**What you will do:** Could you please reproduce every record below exactly, leaving out the pictures?

___ Records supplied ___

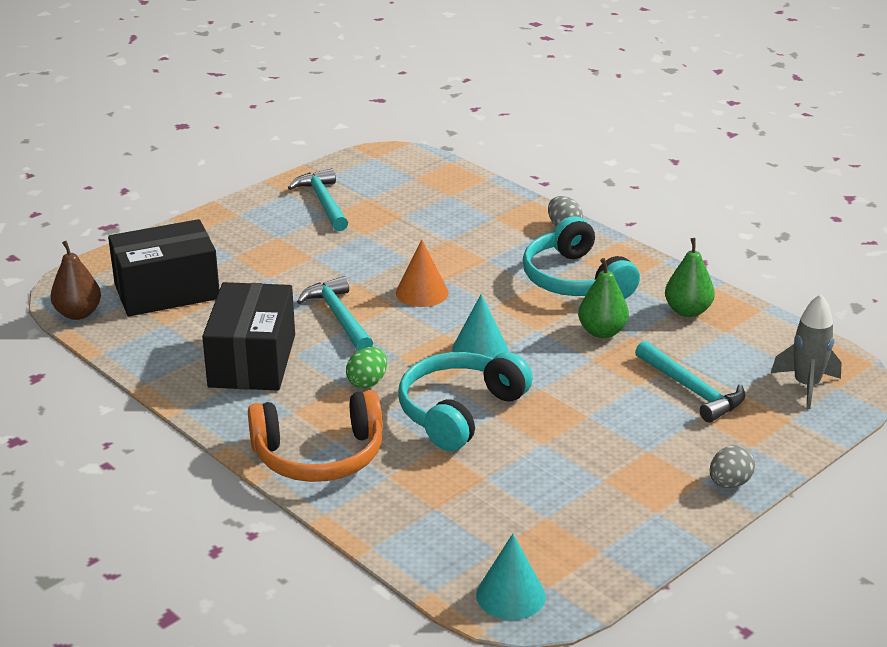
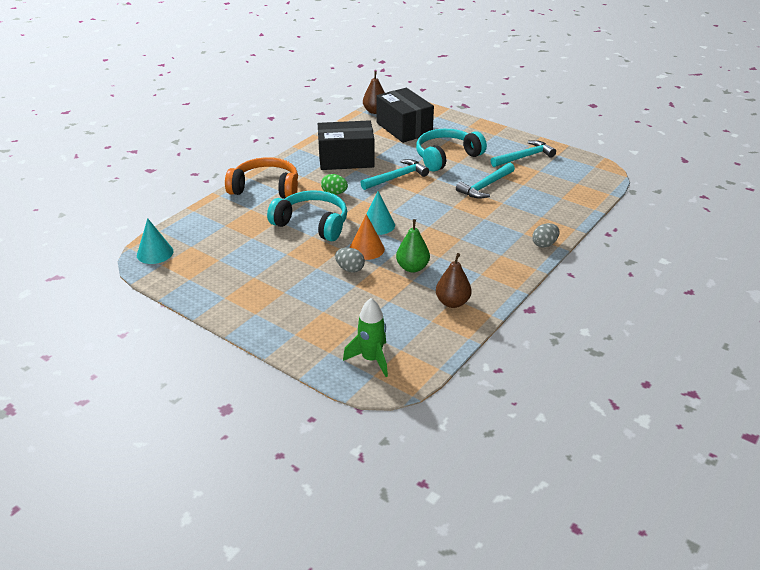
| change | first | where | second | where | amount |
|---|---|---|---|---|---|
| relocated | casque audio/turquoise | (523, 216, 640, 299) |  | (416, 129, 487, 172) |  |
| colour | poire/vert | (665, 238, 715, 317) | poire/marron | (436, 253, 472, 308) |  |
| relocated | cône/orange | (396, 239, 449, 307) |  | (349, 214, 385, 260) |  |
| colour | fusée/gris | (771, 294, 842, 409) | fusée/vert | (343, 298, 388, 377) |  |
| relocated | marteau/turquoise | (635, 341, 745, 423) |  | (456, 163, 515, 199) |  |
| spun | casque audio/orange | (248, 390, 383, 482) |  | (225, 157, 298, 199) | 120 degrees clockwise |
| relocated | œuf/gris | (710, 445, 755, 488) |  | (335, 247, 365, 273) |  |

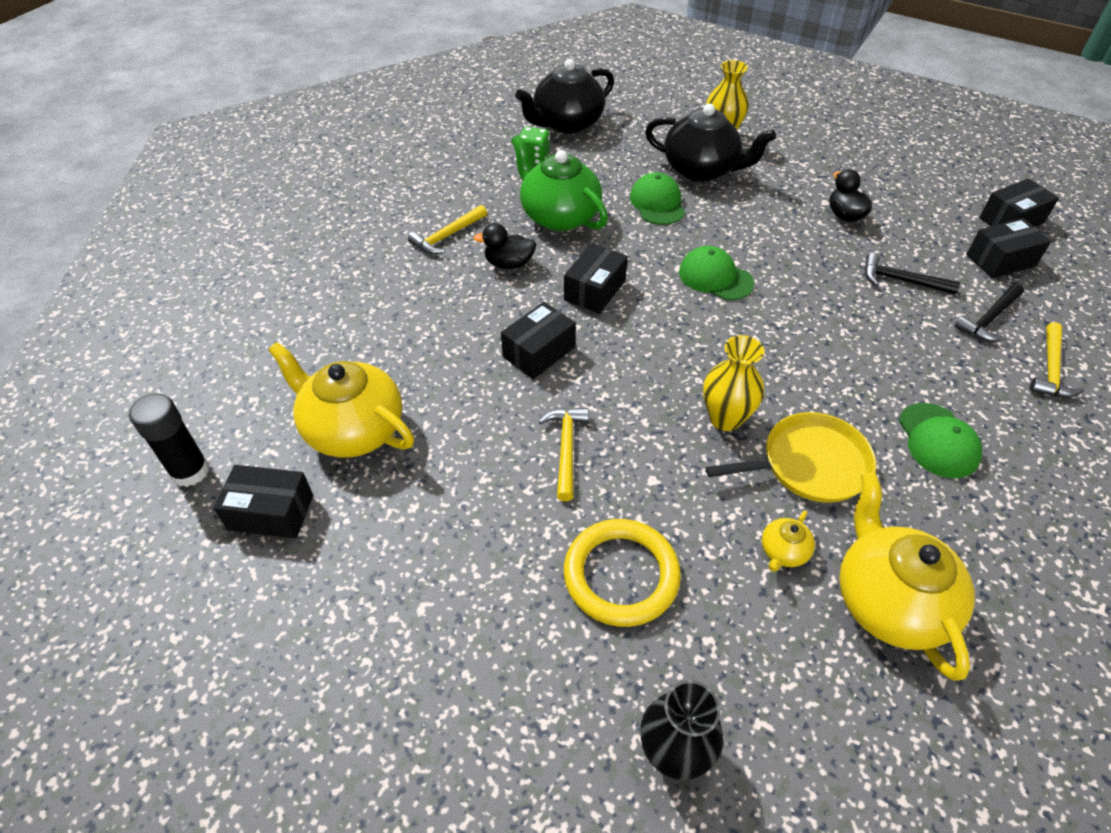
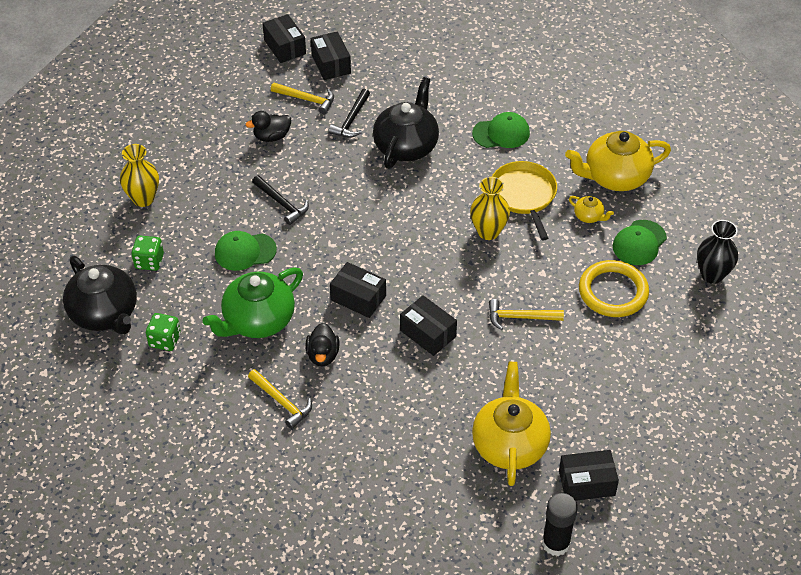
| change | first | where | second | where | amount |
|---|---|---|---|---|---|
| relocated | théière/noir | (645, 104, 776, 182) |  | (373, 77, 439, 169) |  |
| relocated | casquette/vert | (679, 246, 754, 300) |  | (613, 220, 667, 265) |  |
| relocated | marteau/noir | (954, 284, 1024, 342) |  | (252, 175, 309, 225) |  |
| relocated | marteau/jaune | (1030, 322, 1085, 398) |  | (271, 83, 334, 114) |  |
| spun | théière/jaune | (268, 342, 414, 458) |  | (472, 362, 551, 486) | 150 degrees clockwise |
| spun | boîte/noir | (214, 465, 313, 538) |  | (559, 450, 619, 501) | 75 degrees clockwise |
| appeared |  |  | dé/vert | (131, 236, 164, 271) |  |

___

**Solution below:**
| change | first | where | second | where | amount |
|---|---|---|---|---|---|
| relocated | casque audio/turquoise | (523, 216, 640, 299) |  | (416, 129, 487, 172) |  |
| colour | poire/vert | (665, 238, 715, 317) | poire/marron | (436, 253, 472, 308) |  |
| relocated | cône/orange | (396, 239, 449, 307) |  | (349, 214, 385, 260) |  |
| colour | fusée/gris | (771, 294, 842, 409) | fusée/vert | (343, 298, 388, 377) |  |
| relocated | marteau/turquoise | (635, 341, 745, 423) |  | (456, 163, 515, 199) |  |
| spun | casque audio/orange | (248, 390, 383, 482) |  | (225, 157, 298, 199) | 120 degrees clockwise |
| relocated | œuf/gris | (710, 445, 755, 488) |  | (335, 247, 365, 273) |  |

| change | first | where | second | where | amount |
|---|---|---|---|---|---|
| relocated | théière/noir | (645, 104, 776, 182) |  | (373, 77, 439, 169) |  |
| relocated | casquette/vert | (679, 246, 754, 300) |  | (613, 220, 667, 265) |  |
| relocated | marteau/noir | (954, 284, 1024, 342) |  | (252, 175, 309, 225) |  |
| relocated | marteau/jaune | (1030, 322, 1085, 398) |  | (271, 83, 334, 114) |  |
| spun | théière/jaune | (268, 342, 414, 458) |  | (472, 362, 551, 486) | 150 degrees clockwise |
| spun | boîte/noir | (214, 465, 313, 538) |  | (559, 450, 619, 501) | 75 degrees clockwise |
| appeared |  |  | dé/vert | (131, 236, 164, 271) |  |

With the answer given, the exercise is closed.